## Data
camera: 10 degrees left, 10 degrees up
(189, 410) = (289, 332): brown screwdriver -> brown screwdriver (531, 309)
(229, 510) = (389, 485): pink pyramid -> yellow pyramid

* * *

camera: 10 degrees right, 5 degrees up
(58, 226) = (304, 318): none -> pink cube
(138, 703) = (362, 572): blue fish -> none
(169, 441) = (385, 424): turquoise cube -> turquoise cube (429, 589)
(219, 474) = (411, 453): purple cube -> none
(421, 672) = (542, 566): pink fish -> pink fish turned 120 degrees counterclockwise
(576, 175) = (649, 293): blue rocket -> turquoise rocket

==

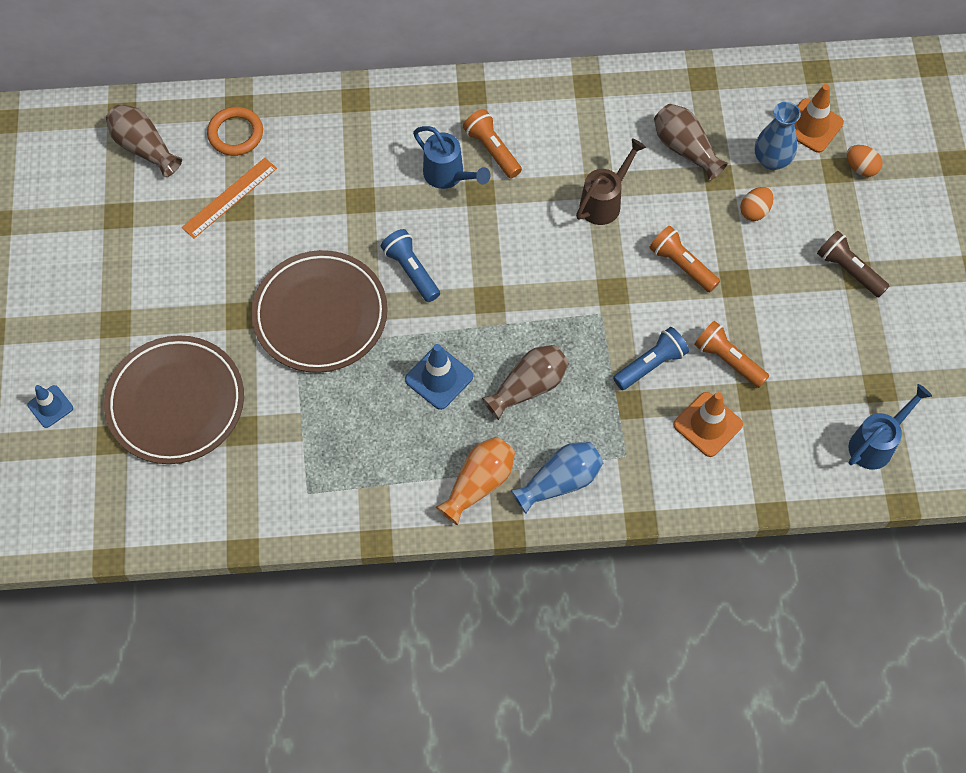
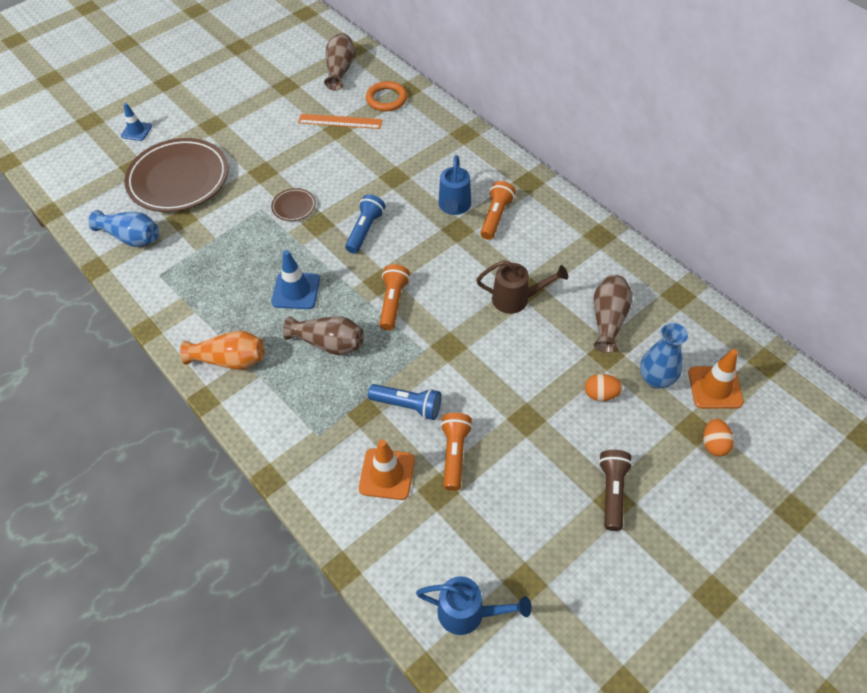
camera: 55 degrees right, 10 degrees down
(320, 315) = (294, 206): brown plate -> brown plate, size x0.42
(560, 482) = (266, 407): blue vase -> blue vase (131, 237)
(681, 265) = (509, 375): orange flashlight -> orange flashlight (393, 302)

## Your objective
Only the lines above from the line with "camera: 10 degrees left, 10 degrees up" to the line with "(229, 510) = (389, 485): pink", those two lines included, should be reproduced exactly.

## Exercise output
camera: 10 degrees left, 10 degrees up
(189, 410) = (289, 332): brown screwdriver -> brown screwdriver (531, 309)
(229, 510) = (389, 485): pink pyramid -> yellow pyramid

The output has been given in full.